_Satellite image grounding data_:
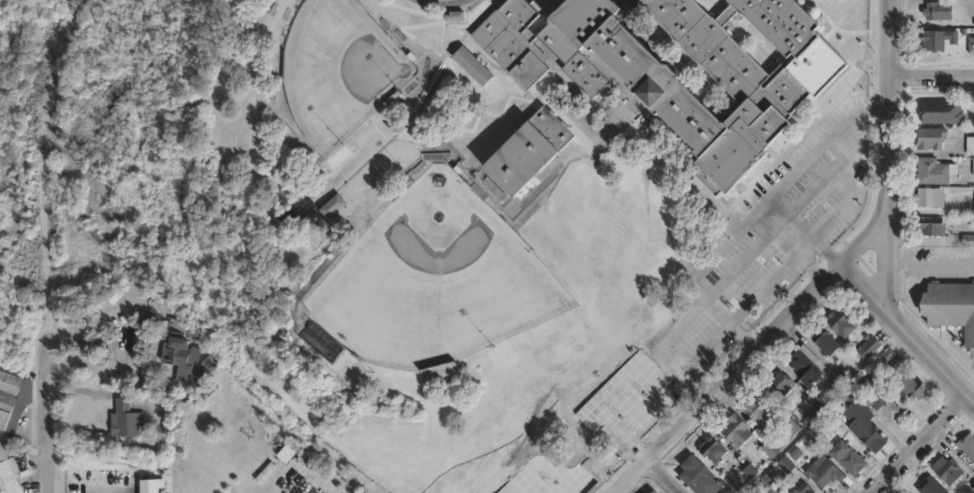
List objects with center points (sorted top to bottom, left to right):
track: (440, 2)
building: (940, 12)
building: (783, 24)
building: (944, 43)
building: (972, 46)
building: (473, 67)
building: (658, 72)
road: (931, 78)
road: (889, 105)
building: (943, 113)
building: (932, 137)
building: (970, 145)
building: (530, 152)
building: (935, 171)
road: (781, 182)
road: (689, 184)
building: (932, 196)
building: (331, 205)
building: (296, 212)
building: (931, 226)
road: (867, 232)
building: (959, 240)
road: (889, 258)
road: (868, 279)
building: (951, 307)
building: (841, 323)
building: (826, 341)
building: (179, 344)
building: (869, 347)
road: (931, 354)
building: (892, 359)
building: (805, 368)
road: (727, 373)
building: (192, 374)
building: (779, 384)
building: (911, 385)
building: (12, 395)
building: (813, 403)
building: (890, 405)
building: (756, 406)
road: (50, 410)
building: (125, 419)
building: (831, 422)
building: (862, 422)
building: (792, 428)
building: (737, 430)
road: (917, 443)
building: (967, 445)
building: (771, 449)
building: (713, 450)
building: (843, 453)
road: (289, 461)
building: (786, 464)
building: (949, 470)
building: (8, 471)
building: (825, 473)
building: (700, 476)
road: (651, 479)
building: (766, 485)
building: (928, 485)
building: (805, 488)
building: (652, 491)
building: (654, 492)

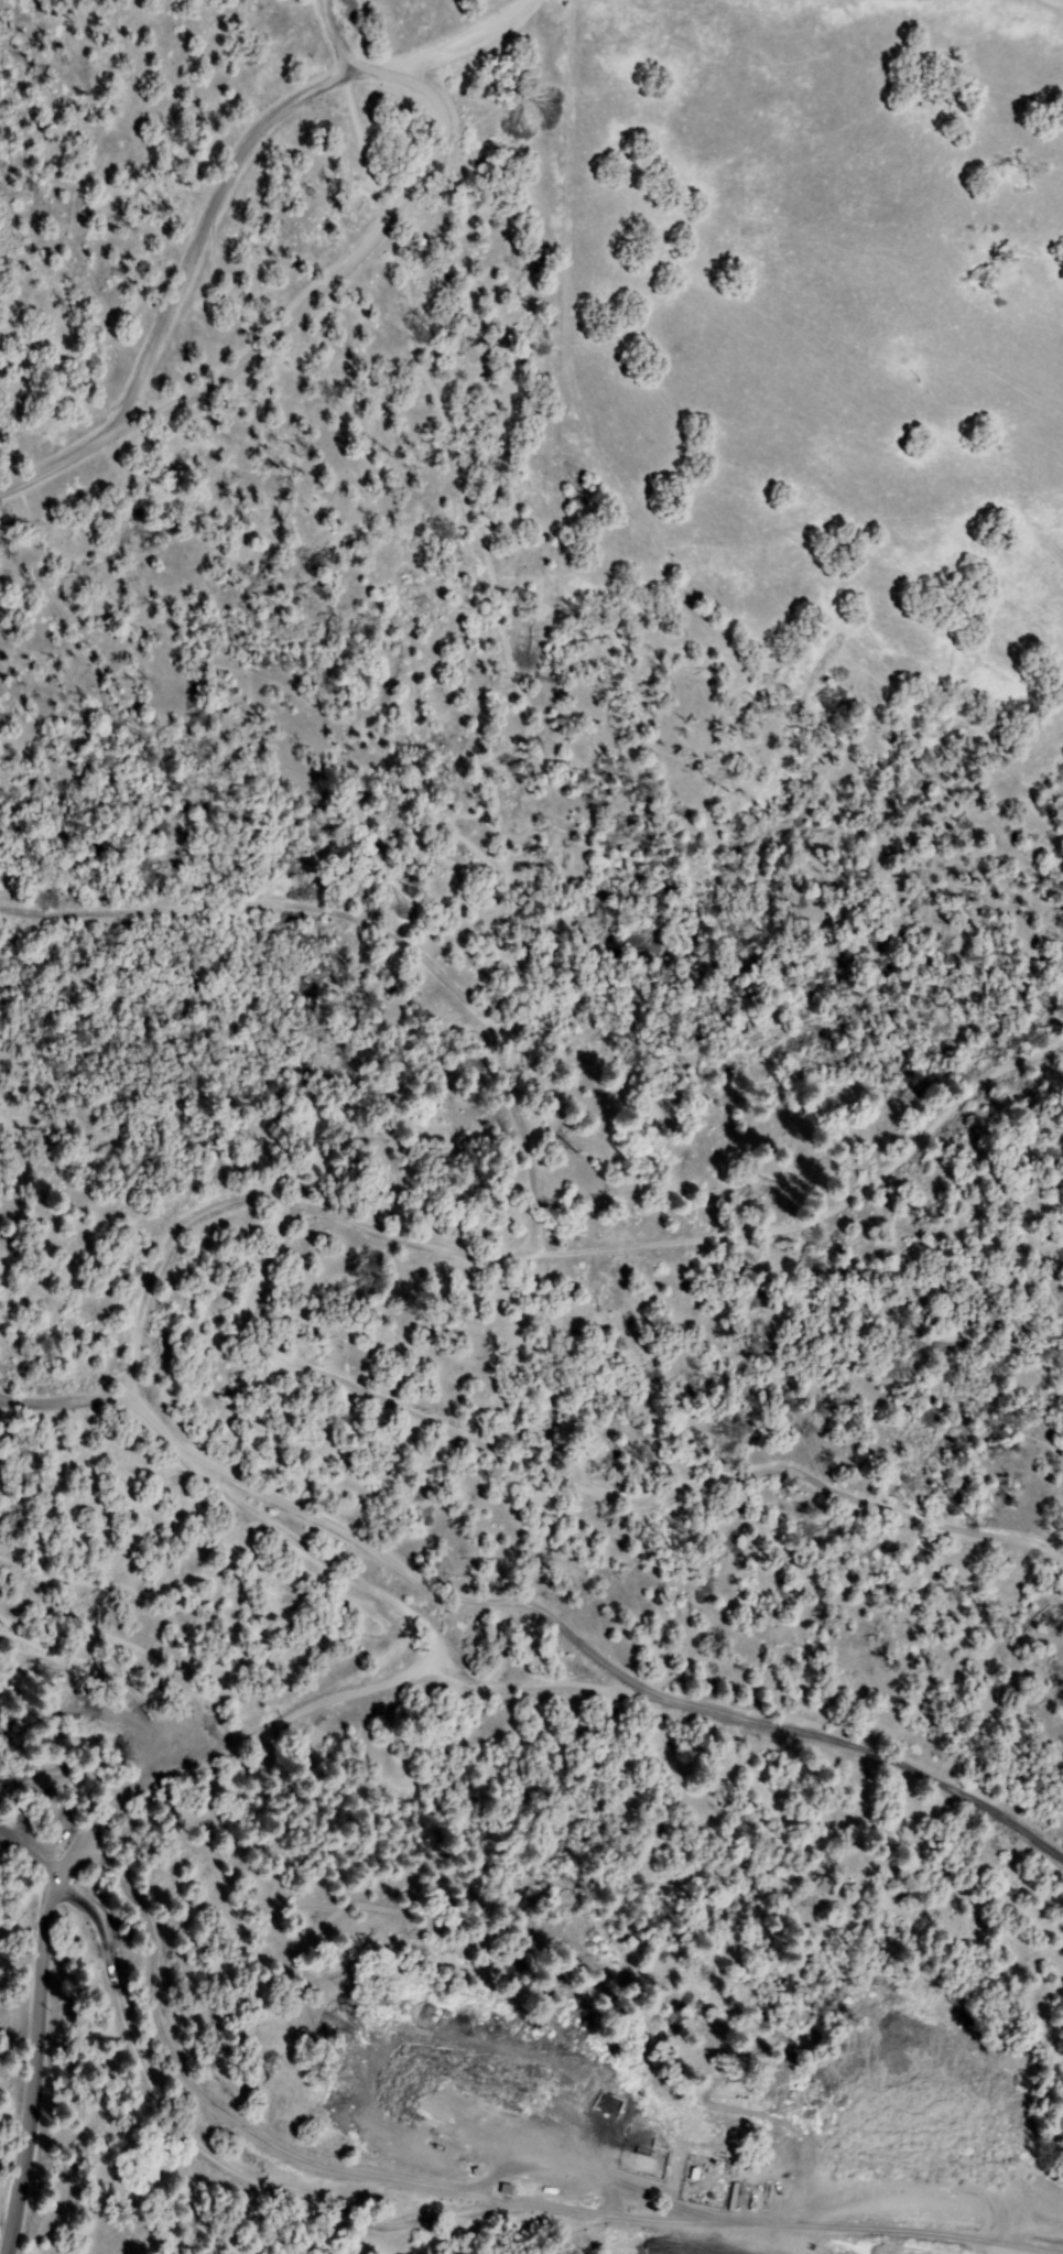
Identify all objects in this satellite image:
road: (313, 12)
road: (334, 46)
road: (101, 148)
road: (180, 281)
road: (977, 360)
road: (387, 932)
road: (340, 1218)
road: (66, 1397)
road: (580, 1485)
road: (357, 1689)
road: (474, 2193)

_What to produce_: Keep the pictures out while you retype all of the data above exactly as it appears.

_Answer_:
List objects with center points (sorted top to bottom, left to right):
track: (440, 2)
building: (940, 12)
building: (783, 24)
building: (944, 43)
building: (972, 46)
building: (473, 67)
building: (658, 72)
road: (931, 78)
road: (889, 105)
building: (943, 113)
building: (932, 137)
building: (970, 145)
building: (530, 152)
building: (935, 171)
road: (781, 182)
road: (689, 184)
building: (932, 196)
building: (331, 205)
building: (296, 212)
building: (931, 226)
road: (867, 232)
building: (959, 240)
road: (889, 258)
road: (868, 279)
building: (951, 307)
building: (841, 323)
building: (826, 341)
building: (179, 344)
building: (869, 347)
road: (931, 354)
building: (892, 359)
building: (805, 368)
road: (727, 373)
building: (192, 374)
building: (779, 384)
building: (911, 385)
building: (12, 395)
building: (813, 403)
building: (890, 405)
building: (756, 406)
road: (50, 410)
building: (125, 419)
building: (831, 422)
building: (862, 422)
building: (792, 428)
building: (737, 430)
road: (917, 443)
building: (967, 445)
building: (771, 449)
building: (713, 450)
building: (843, 453)
road: (289, 461)
building: (786, 464)
building: (949, 470)
building: (8, 471)
building: (825, 473)
building: (700, 476)
road: (651, 479)
building: (766, 485)
building: (928, 485)
building: (805, 488)
building: (652, 491)
building: (654, 492)

Identify all objects in this satellite image:
road: (313, 12)
road: (334, 46)
road: (101, 148)
road: (180, 281)
road: (977, 360)
road: (387, 932)
road: (340, 1218)
road: (66, 1397)
road: (580, 1485)
road: (357, 1689)
road: (474, 2193)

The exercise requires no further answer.